[[ Given information open ]]

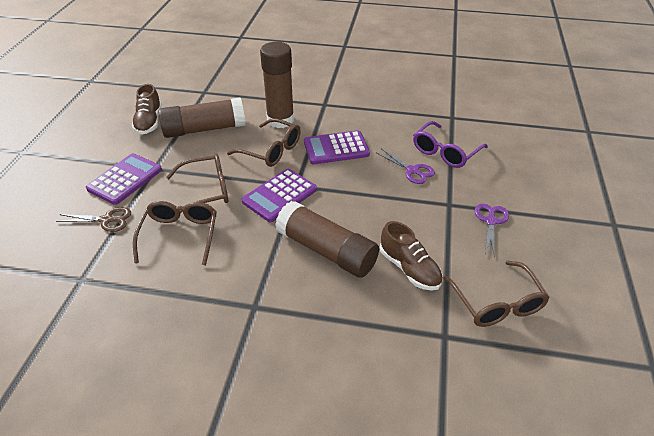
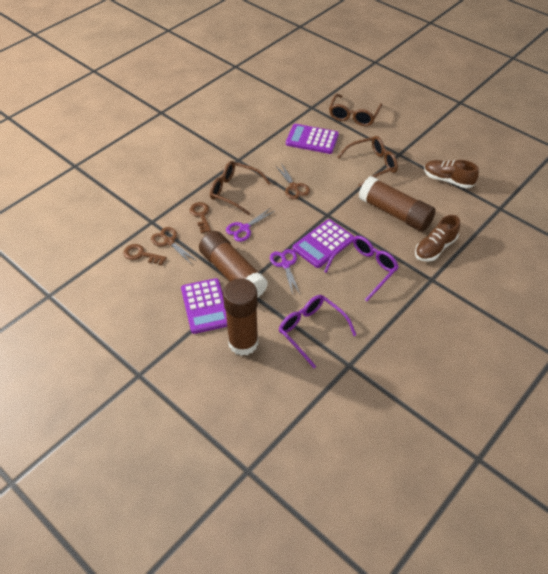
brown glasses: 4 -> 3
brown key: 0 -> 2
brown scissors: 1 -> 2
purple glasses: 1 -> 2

[[ Given information closed ]]
[[ Given information open ]]

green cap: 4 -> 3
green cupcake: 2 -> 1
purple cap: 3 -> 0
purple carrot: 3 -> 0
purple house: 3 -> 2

[[ Given information closed ]]
[[ Given information open ]]

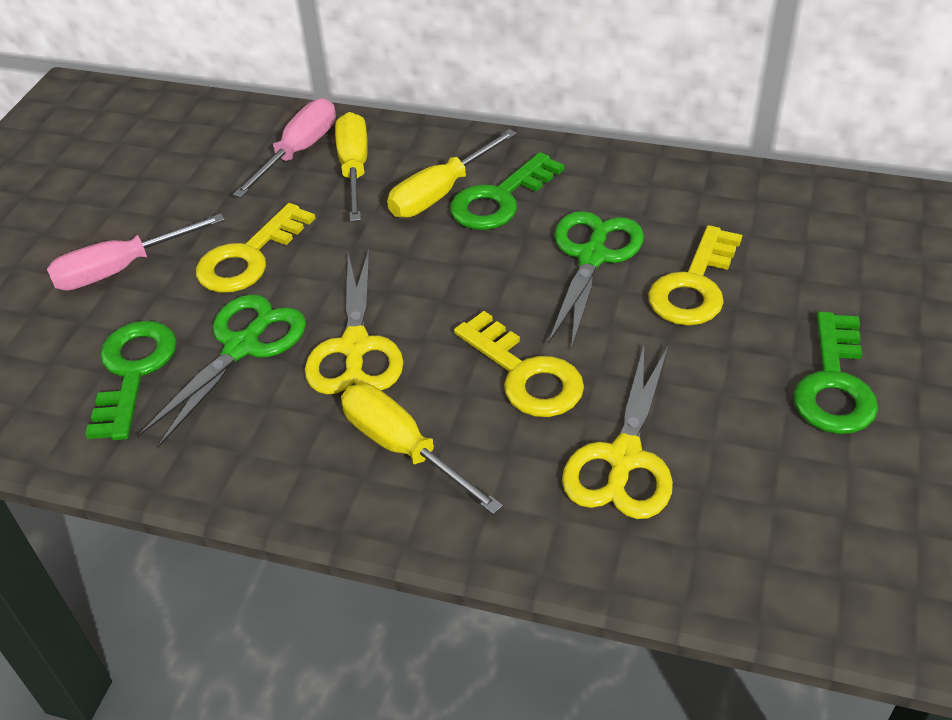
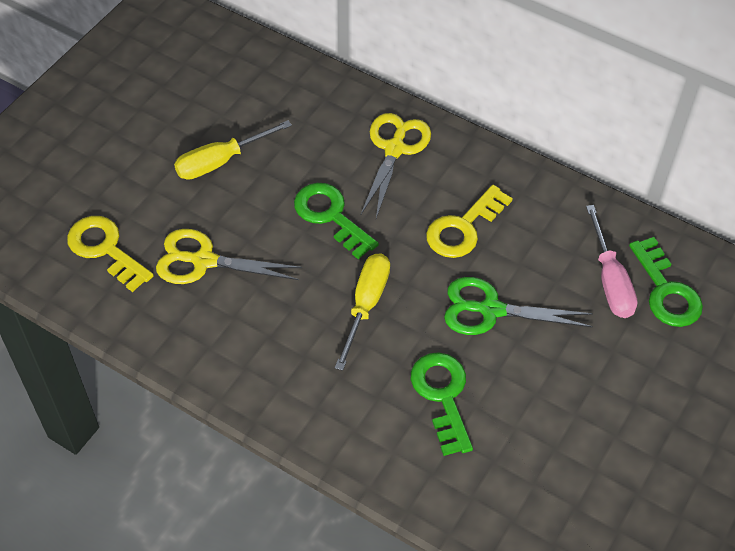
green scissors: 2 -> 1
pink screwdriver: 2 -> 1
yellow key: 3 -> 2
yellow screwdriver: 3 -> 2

[[ Given information closed ]]

What you need to do → A word-for-word copy of the lines above from the one with "green scissors: 2 -> 1" through the one with "yellow screwdriver: 3 -> 2", inclusive, is the only output wanted.

Exercise solution →
green scissors: 2 -> 1
pink screwdriver: 2 -> 1
yellow key: 3 -> 2
yellow screwdriver: 3 -> 2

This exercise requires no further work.